| Work instruction |
Keep the pictures out and restate every record exactly.

Provided data section start

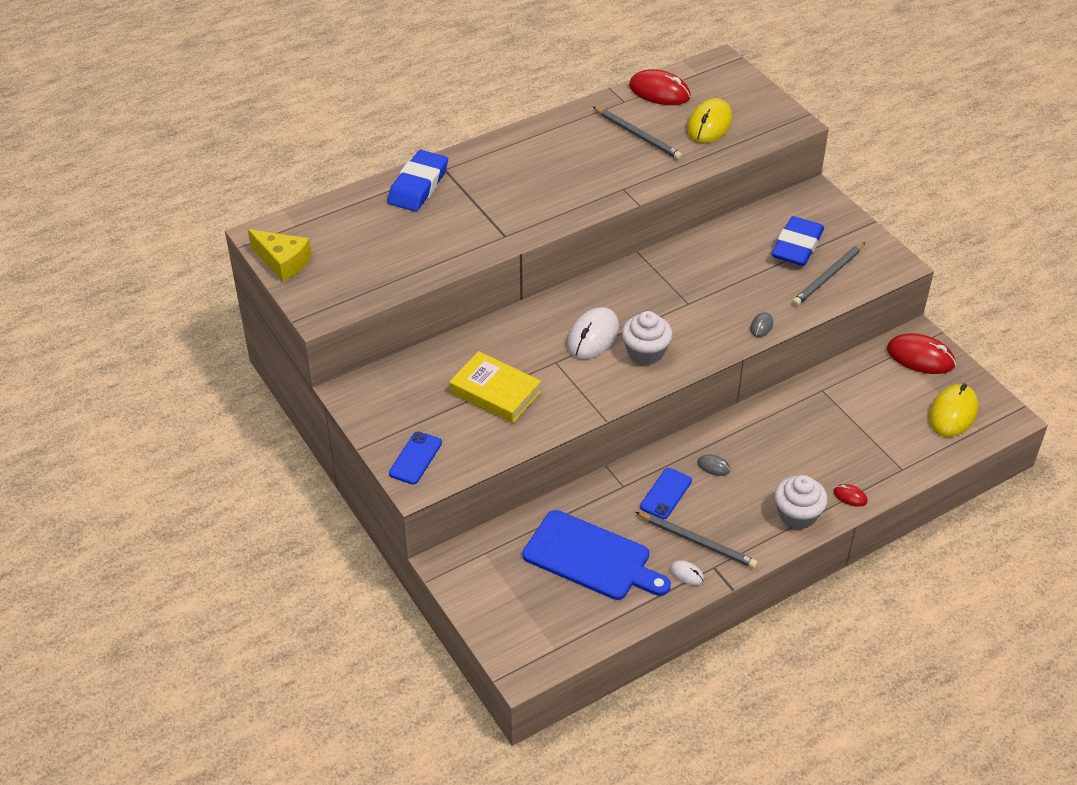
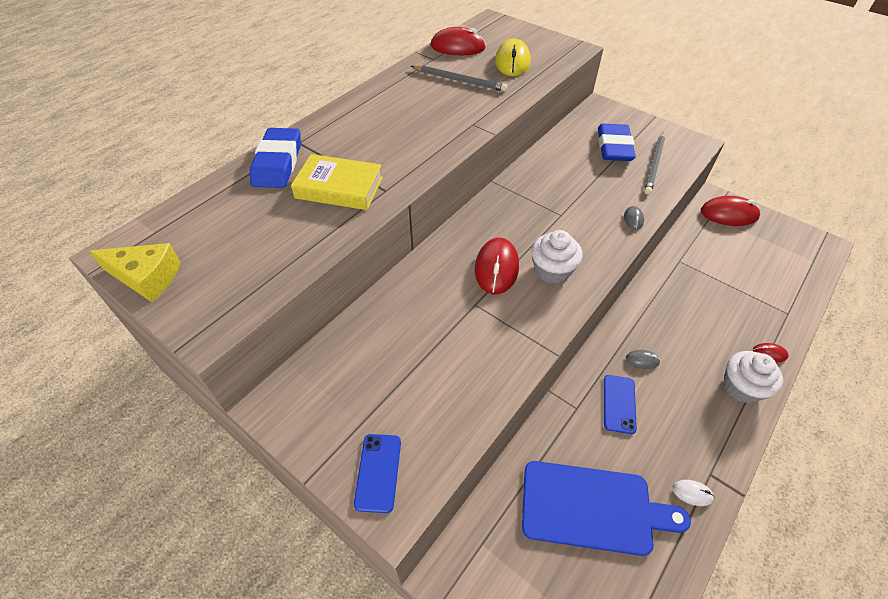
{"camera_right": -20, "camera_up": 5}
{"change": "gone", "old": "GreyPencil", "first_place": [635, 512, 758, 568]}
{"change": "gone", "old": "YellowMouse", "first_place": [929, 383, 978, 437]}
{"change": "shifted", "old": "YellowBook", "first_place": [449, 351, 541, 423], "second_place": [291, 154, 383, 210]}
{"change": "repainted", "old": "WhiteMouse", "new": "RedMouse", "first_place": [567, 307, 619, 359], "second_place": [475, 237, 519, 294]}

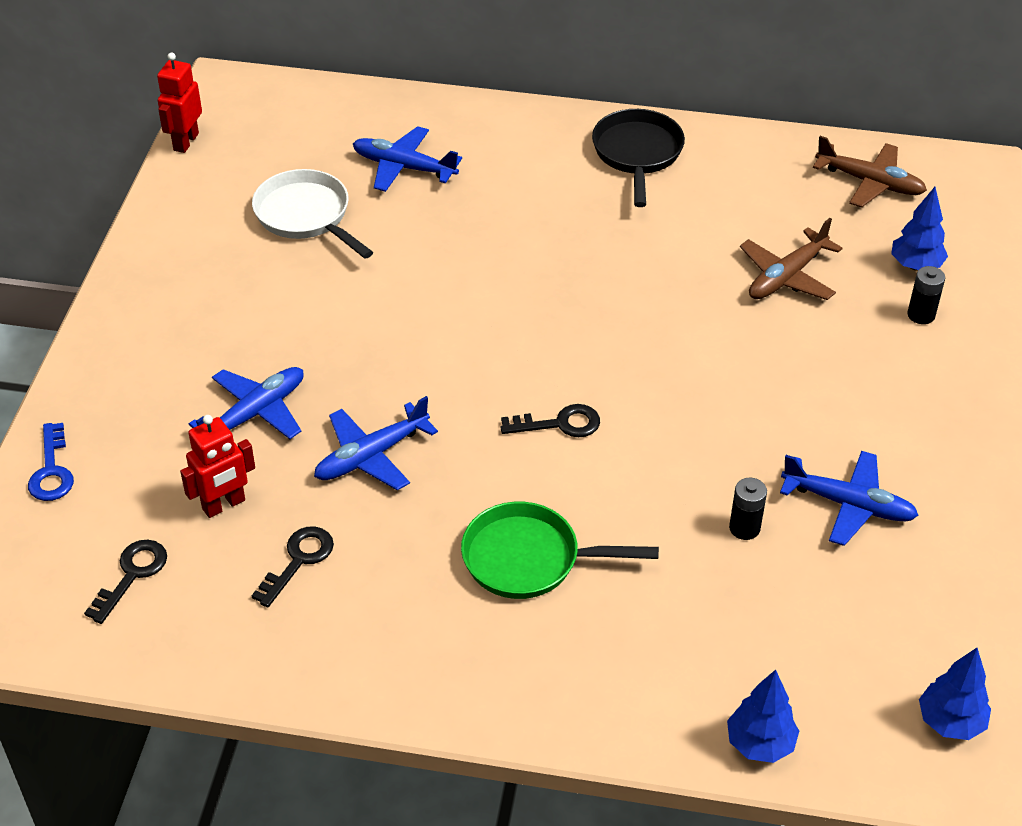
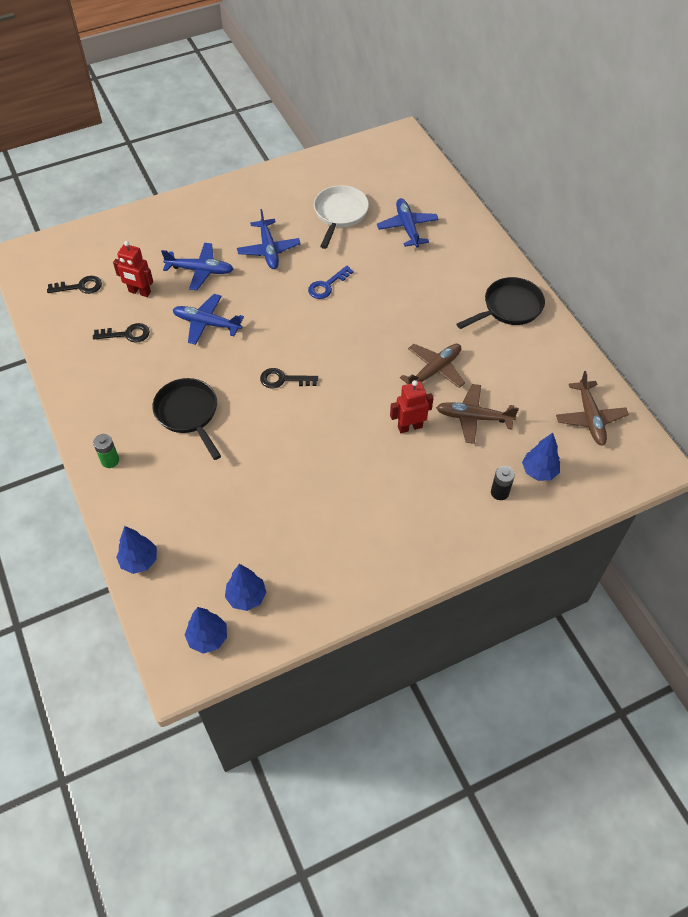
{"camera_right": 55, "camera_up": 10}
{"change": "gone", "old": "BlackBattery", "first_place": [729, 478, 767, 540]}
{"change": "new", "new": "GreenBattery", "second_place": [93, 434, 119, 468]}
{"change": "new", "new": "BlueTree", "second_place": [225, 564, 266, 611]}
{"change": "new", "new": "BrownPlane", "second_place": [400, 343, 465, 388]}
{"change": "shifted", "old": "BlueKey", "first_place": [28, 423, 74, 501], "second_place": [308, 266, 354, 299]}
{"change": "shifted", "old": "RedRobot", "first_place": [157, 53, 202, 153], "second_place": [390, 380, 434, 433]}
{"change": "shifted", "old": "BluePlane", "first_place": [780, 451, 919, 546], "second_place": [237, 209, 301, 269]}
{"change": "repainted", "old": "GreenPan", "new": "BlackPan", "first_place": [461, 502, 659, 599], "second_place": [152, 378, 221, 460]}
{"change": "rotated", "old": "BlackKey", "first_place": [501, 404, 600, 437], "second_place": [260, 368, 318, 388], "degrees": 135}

Provided data section end

| Output of the exercise |
{"camera_right": -20, "camera_up": 5}
{"change": "gone", "old": "GreyPencil", "first_place": [635, 512, 758, 568]}
{"change": "gone", "old": "YellowMouse", "first_place": [929, 383, 978, 437]}
{"change": "shifted", "old": "YellowBook", "first_place": [449, 351, 541, 423], "second_place": [291, 154, 383, 210]}
{"change": "repainted", "old": "WhiteMouse", "new": "RedMouse", "first_place": [567, 307, 619, 359], "second_place": [475, 237, 519, 294]}

{"camera_right": 55, "camera_up": 10}
{"change": "gone", "old": "BlackBattery", "first_place": [729, 478, 767, 540]}
{"change": "new", "new": "GreenBattery", "second_place": [93, 434, 119, 468]}
{"change": "new", "new": "BlueTree", "second_place": [225, 564, 266, 611]}
{"change": "new", "new": "BrownPlane", "second_place": [400, 343, 465, 388]}
{"change": "shifted", "old": "BlueKey", "first_place": [28, 423, 74, 501], "second_place": [308, 266, 354, 299]}
{"change": "shifted", "old": "RedRobot", "first_place": [157, 53, 202, 153], "second_place": [390, 380, 434, 433]}
{"change": "shifted", "old": "BluePlane", "first_place": [780, 451, 919, 546], "second_place": [237, 209, 301, 269]}
{"change": "repainted", "old": "GreenPan", "new": "BlackPan", "first_place": [461, 502, 659, 599], "second_place": [152, 378, 221, 460]}
{"change": "rotated", "old": "BlackKey", "first_place": [501, 404, 600, 437], "second_place": [260, 368, 318, 388], "degrees": 135}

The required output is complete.